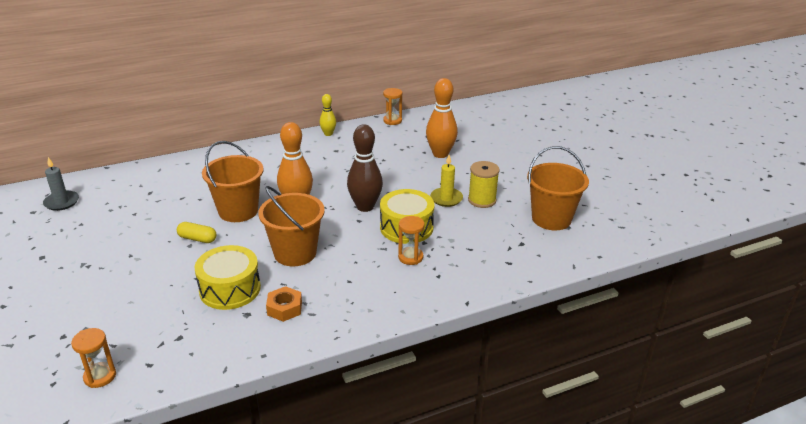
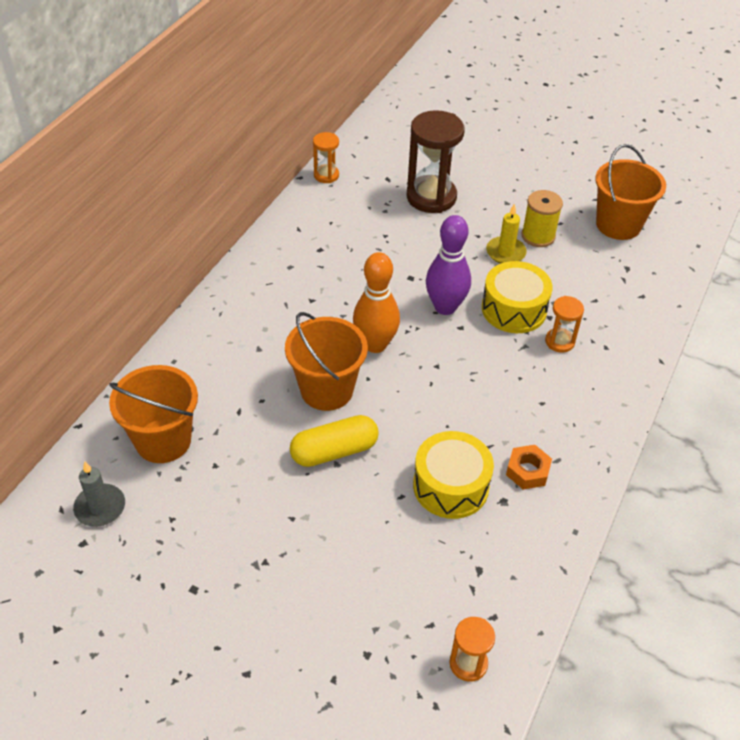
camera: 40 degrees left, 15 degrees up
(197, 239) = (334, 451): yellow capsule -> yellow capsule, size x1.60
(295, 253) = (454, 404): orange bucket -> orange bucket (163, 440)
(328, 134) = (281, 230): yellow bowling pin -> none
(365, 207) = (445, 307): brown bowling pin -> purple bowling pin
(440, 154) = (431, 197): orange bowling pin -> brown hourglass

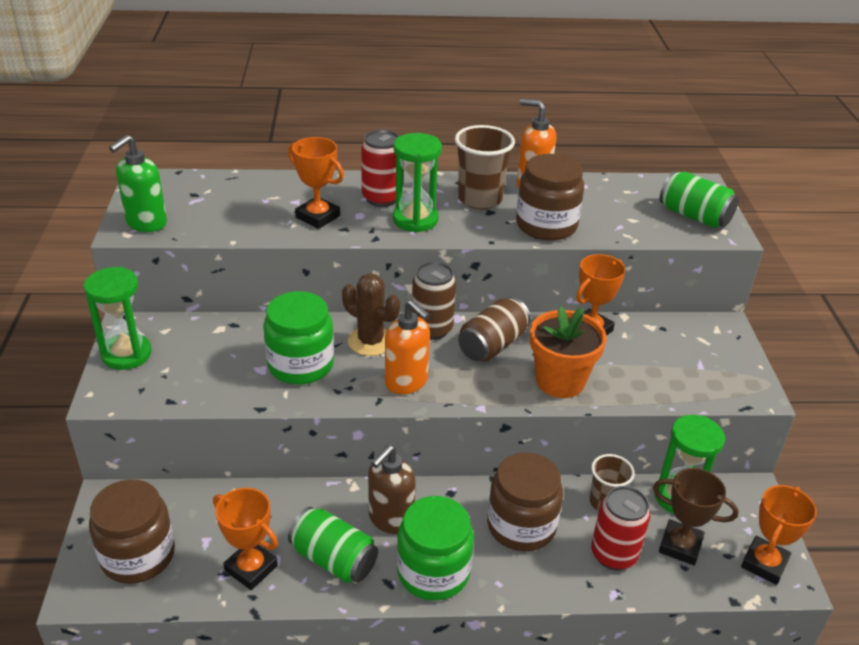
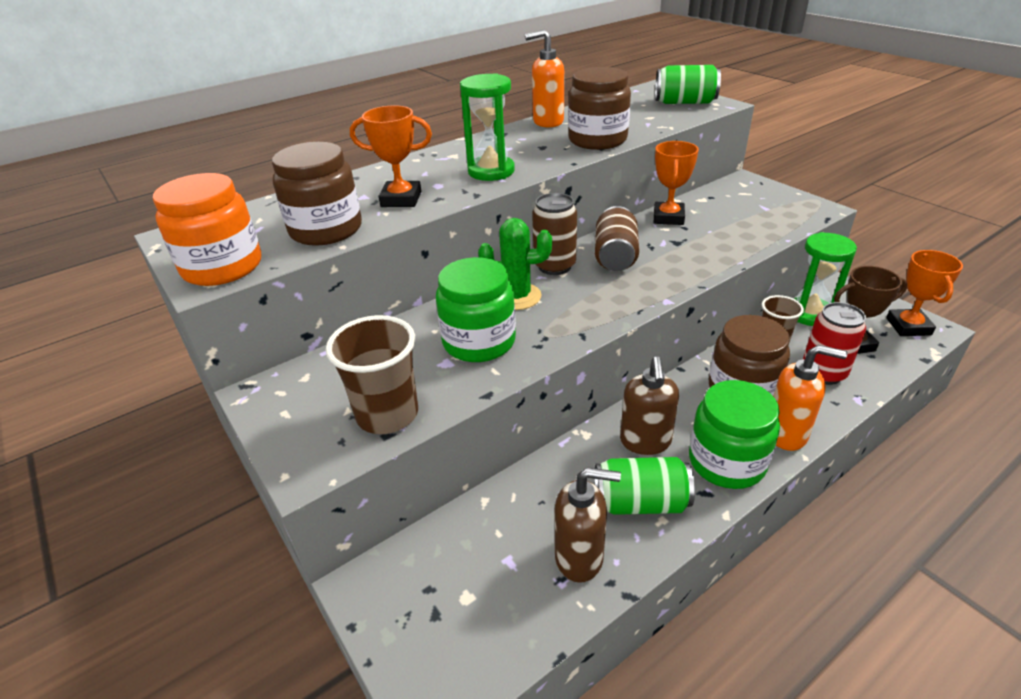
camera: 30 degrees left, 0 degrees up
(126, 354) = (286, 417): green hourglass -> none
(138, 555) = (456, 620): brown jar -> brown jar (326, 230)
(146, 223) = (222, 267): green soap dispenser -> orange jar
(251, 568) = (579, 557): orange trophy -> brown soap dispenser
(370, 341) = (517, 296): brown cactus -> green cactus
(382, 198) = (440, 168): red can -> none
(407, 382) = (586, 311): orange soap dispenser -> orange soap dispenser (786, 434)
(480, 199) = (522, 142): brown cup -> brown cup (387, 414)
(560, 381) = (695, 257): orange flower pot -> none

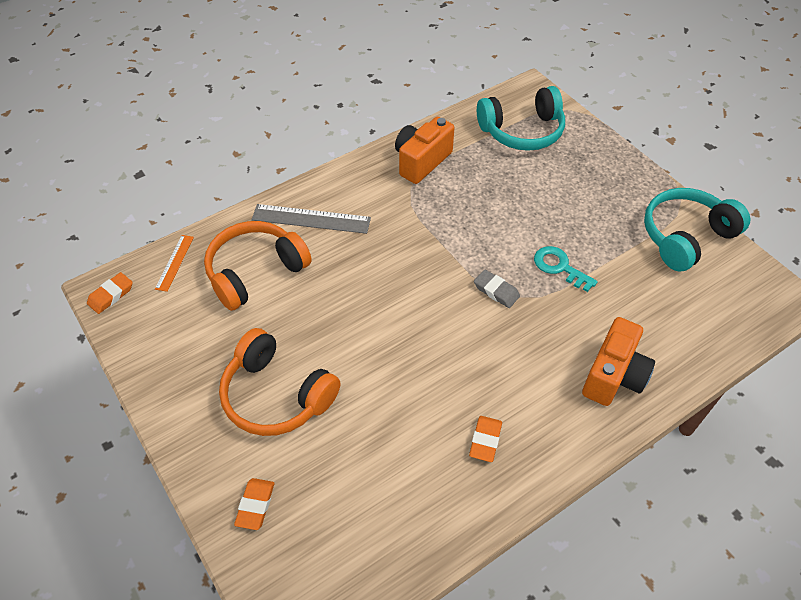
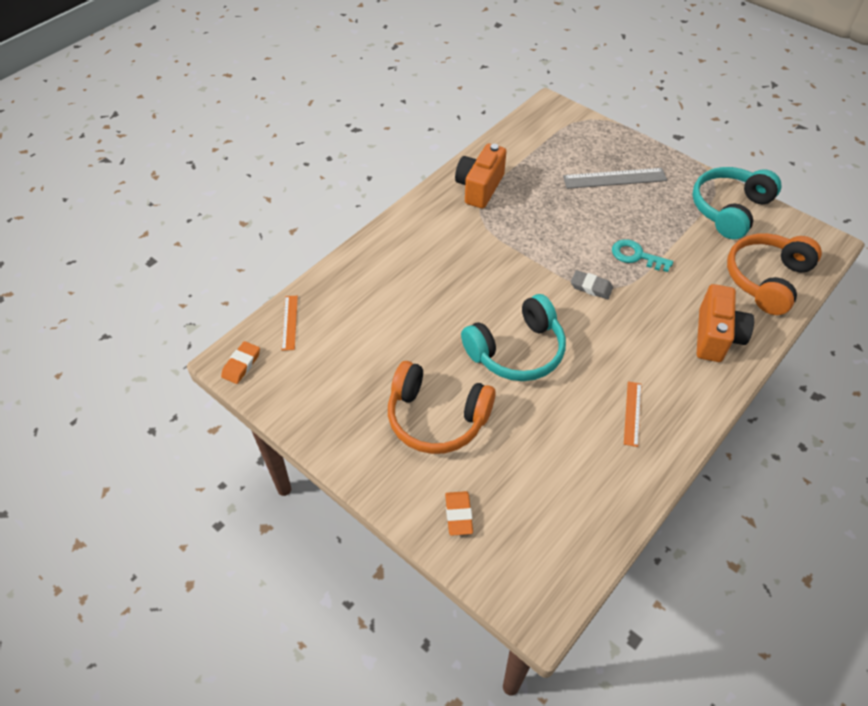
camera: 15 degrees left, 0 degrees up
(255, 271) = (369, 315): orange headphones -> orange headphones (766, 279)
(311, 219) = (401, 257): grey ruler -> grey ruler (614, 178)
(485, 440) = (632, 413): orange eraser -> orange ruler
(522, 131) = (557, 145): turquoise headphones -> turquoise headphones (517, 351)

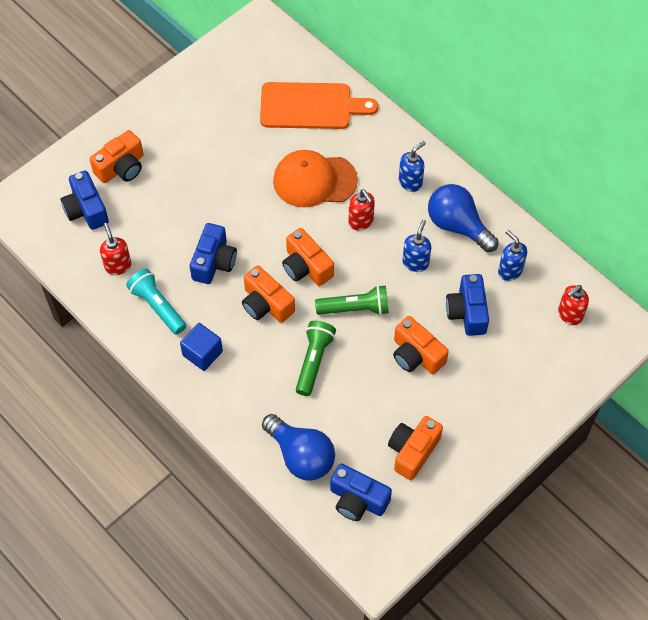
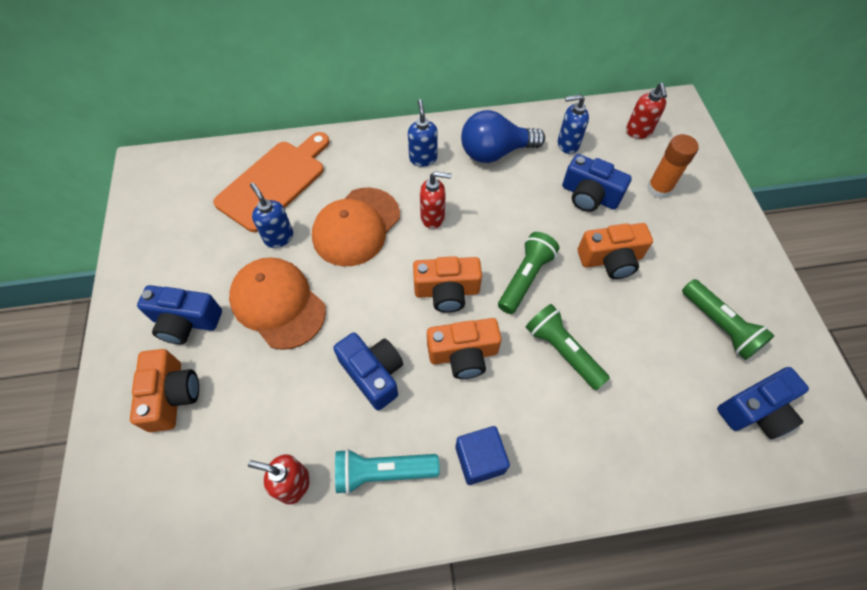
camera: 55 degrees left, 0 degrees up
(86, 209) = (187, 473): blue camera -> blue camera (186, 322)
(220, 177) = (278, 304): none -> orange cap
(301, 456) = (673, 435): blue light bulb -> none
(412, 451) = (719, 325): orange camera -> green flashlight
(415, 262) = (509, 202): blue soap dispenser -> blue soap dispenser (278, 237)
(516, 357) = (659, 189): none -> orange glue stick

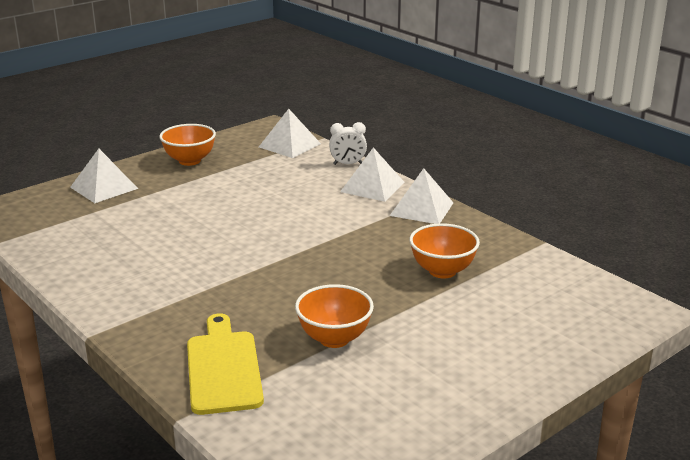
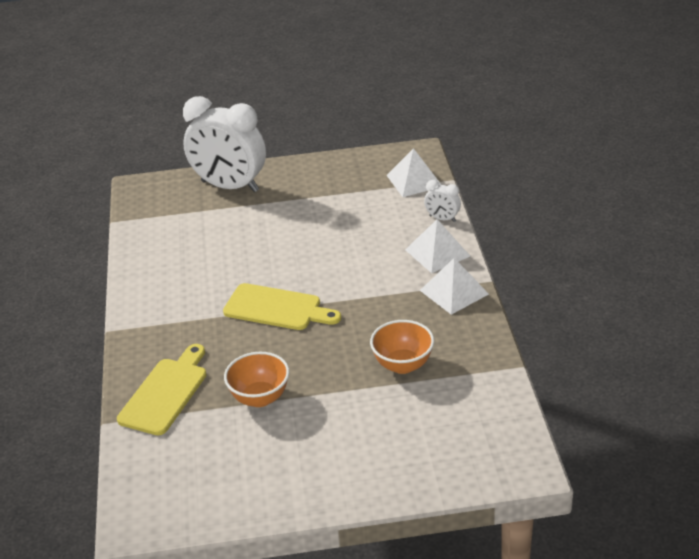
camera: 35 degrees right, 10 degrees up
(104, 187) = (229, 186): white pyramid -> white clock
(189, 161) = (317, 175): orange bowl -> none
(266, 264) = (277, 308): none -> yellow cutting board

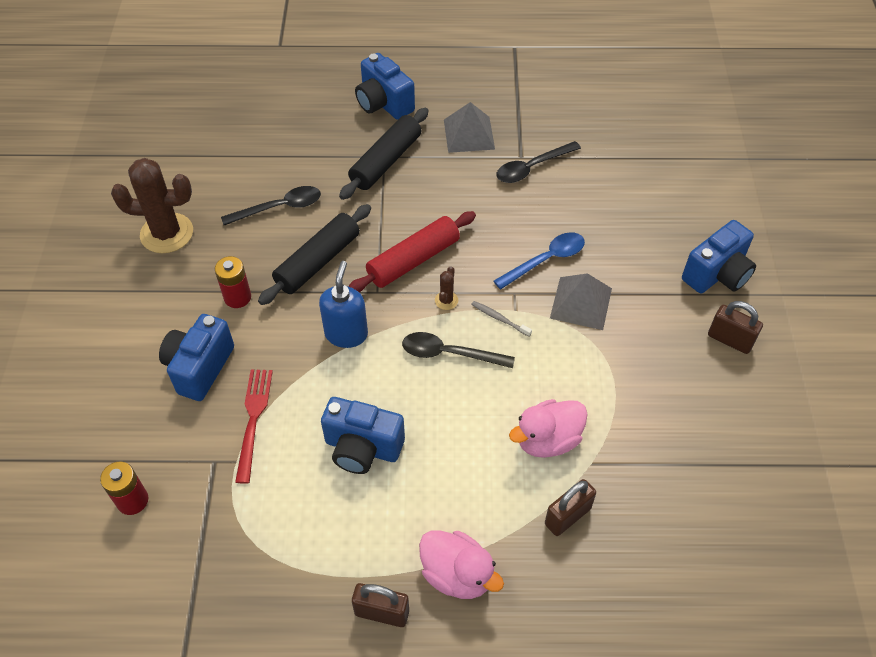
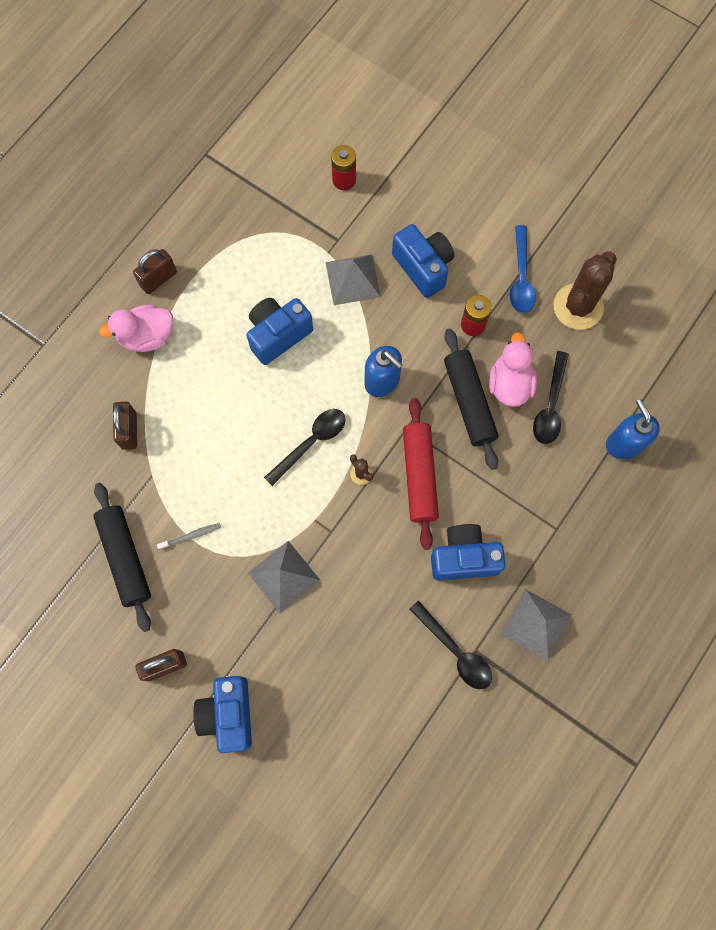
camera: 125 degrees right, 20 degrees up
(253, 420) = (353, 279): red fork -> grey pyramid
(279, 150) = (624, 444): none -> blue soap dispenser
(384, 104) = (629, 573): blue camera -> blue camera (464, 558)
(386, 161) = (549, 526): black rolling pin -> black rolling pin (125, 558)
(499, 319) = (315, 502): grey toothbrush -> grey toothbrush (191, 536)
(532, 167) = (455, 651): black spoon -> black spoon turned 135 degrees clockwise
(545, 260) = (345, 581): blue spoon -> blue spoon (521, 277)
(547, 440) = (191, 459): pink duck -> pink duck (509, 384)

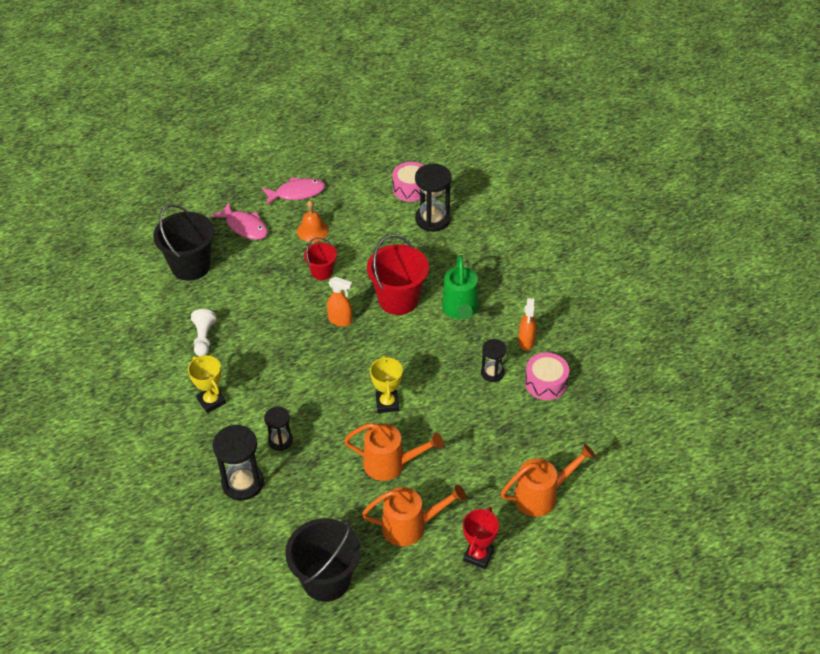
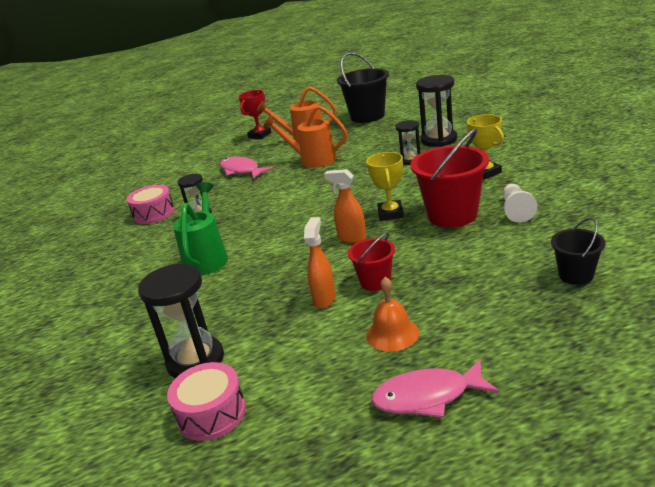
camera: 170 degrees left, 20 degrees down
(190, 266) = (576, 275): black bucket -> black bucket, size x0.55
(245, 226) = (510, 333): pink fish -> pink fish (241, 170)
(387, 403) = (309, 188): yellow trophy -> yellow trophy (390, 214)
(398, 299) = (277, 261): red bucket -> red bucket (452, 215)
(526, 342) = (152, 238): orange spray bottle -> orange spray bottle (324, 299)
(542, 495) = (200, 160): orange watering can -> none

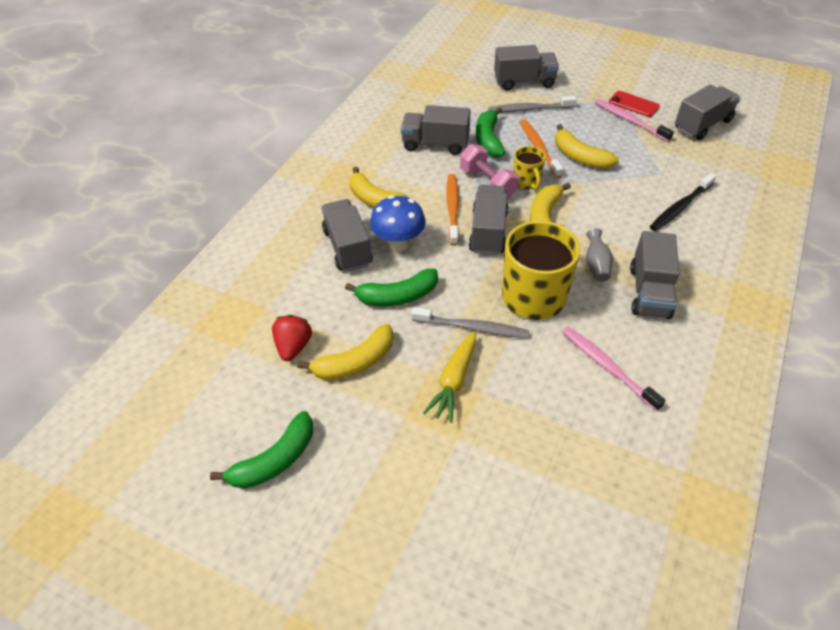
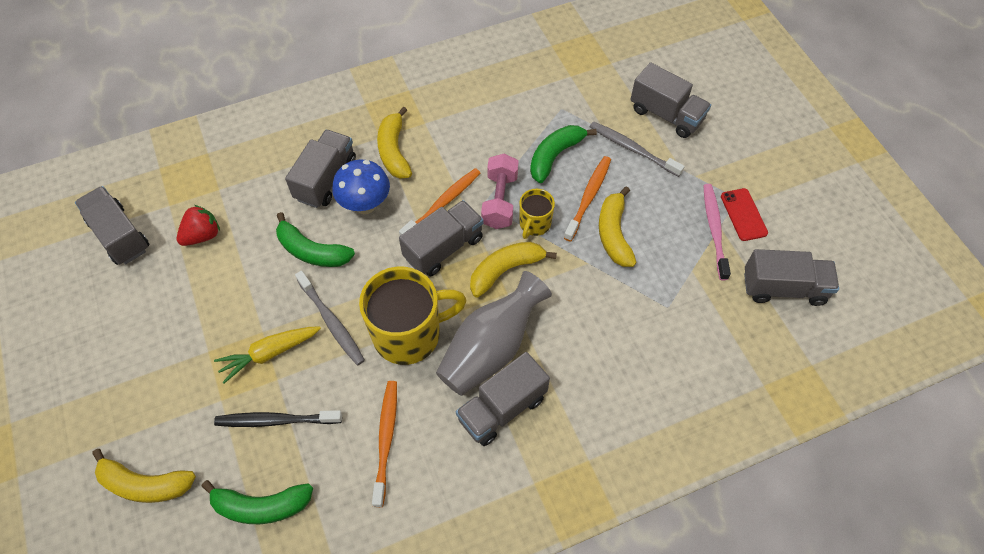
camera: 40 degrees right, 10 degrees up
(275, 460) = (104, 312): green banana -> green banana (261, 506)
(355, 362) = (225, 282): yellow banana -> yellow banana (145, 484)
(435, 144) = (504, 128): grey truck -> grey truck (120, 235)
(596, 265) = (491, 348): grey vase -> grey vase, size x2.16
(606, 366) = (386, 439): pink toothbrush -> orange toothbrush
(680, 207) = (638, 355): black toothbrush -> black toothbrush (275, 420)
______
Stop after the line containing "camera: 15 degrees left, 0 degrees up": copy the records exactly from the first line up to there, leaving pictures out.

camera: 40 degrees left, 15 degrees up
(197, 239) = (334, 451): yellow capsule -> yellow capsule, size x1.60
(295, 253) = (454, 404): orange bucket -> orange bucket (163, 440)
(328, 134) = (281, 230): yellow bowling pin -> none
(365, 207) = (445, 307): brown bowling pin -> purple bowling pin
(440, 154) = (431, 197): orange bowling pin -> brown hourglass

camera: 30 degrees left, 0 degrees up
(126, 354) = (286, 417): green hourglass -> none
(138, 555) = (456, 620): brown jar -> brown jar (326, 230)
(146, 223) = (222, 267): green soap dispenser -> orange jar
(251, 568) = (579, 557): orange trophy -> brown soap dispenser
(370, 341) = (517, 296): brown cactus -> green cactus
(382, 198) = (440, 168): red can -> none
(407, 382) = (586, 311): orange soap dispenser -> orange soap dispenser (786, 434)
(480, 199) = (522, 142): brown cup -> brown cup (387, 414)
(560, 381) = (695, 257): orange flower pot -> none

camera: 15 degrees left, 0 degrees up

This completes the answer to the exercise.